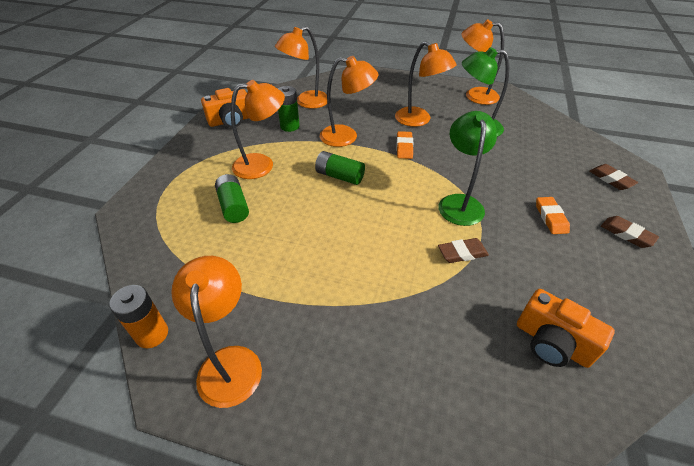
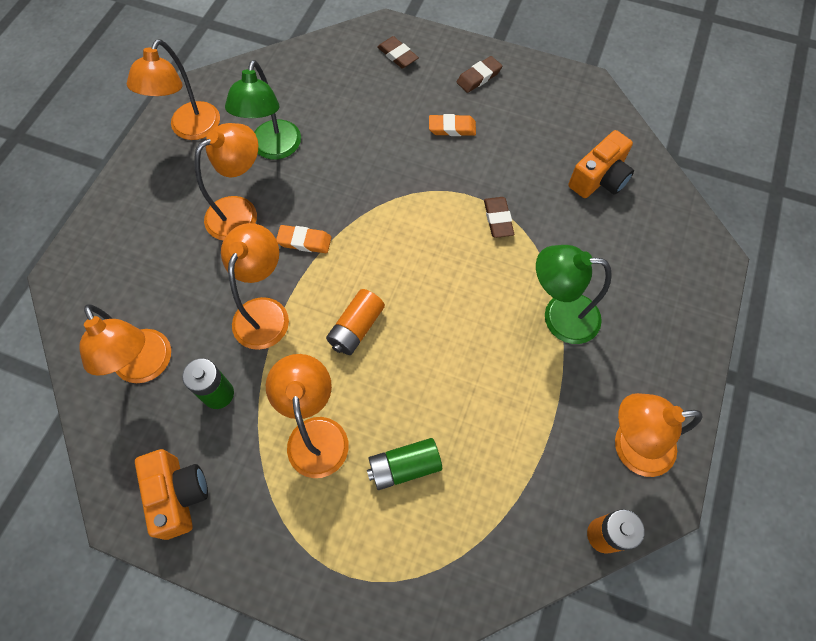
camera: 85 degrees left, 20 degrees up
(339, 176) = (356, 328): green battery -> orange battery
(459, 203) = (421, 203): green lamp -> green lamp (559, 316)
(611, 179) = (397, 55): brown eraser -> brown eraser turned 75 degrees clockwise

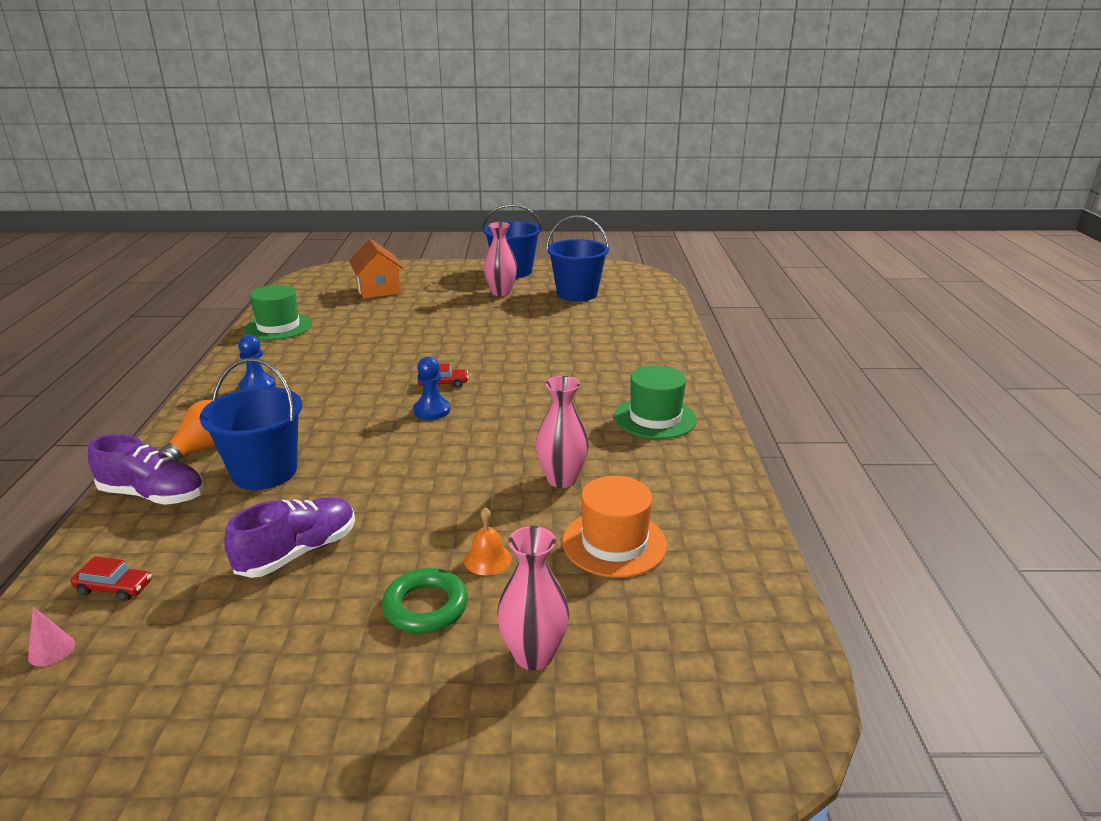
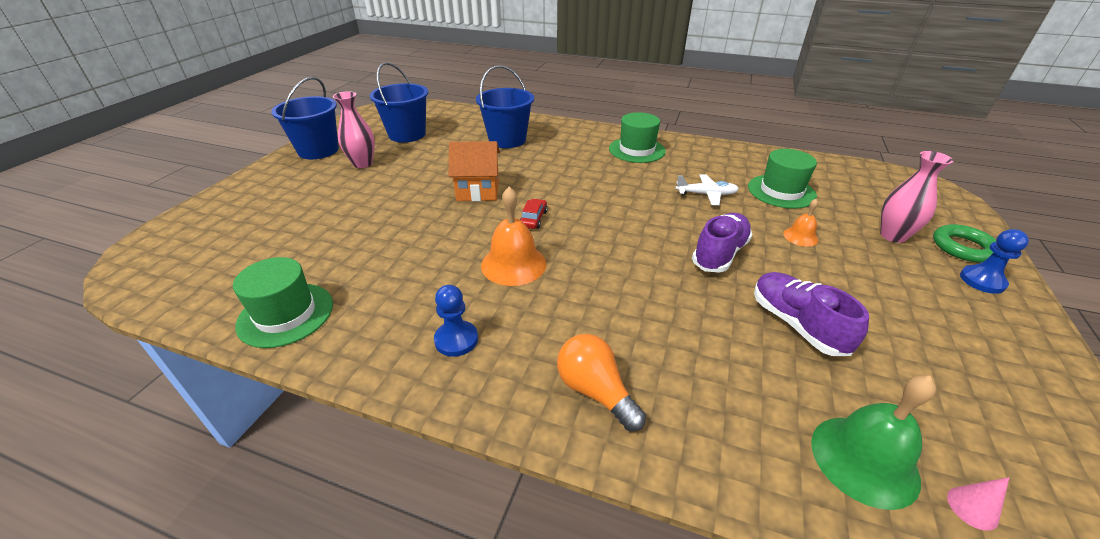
camera: 70 degrees left, 10 degrees up
(114, 588) = (864, 460): red car -> green bell
(153, 495) = (688, 435): purple shoe -> purple shoe (719, 254)
(264, 472) = (659, 340): blue bucket -> blue bucket (507, 140)
(361, 388) = (513, 264): none -> orange bell
(378, 290) = (261, 228): orange house -> orange house (478, 190)
(426, 606) = (855, 268): green ring -> green ring (963, 247)
(432, 410) = (581, 231): blue pawn -> blue pawn (982, 281)
(561, 479) = (706, 194): pink vase -> white plane
(614, 543) = (781, 191): orange hat -> green hat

> [Your goal]
Scan the entries above and return each line that holds "orange".

> [Expected output]
(339, 176) = (356, 328): green battery -> orange battery
(361, 388) = (513, 264): none -> orange bell
(378, 290) = (261, 228): orange house -> orange house (478, 190)
(614, 543) = (781, 191): orange hat -> green hat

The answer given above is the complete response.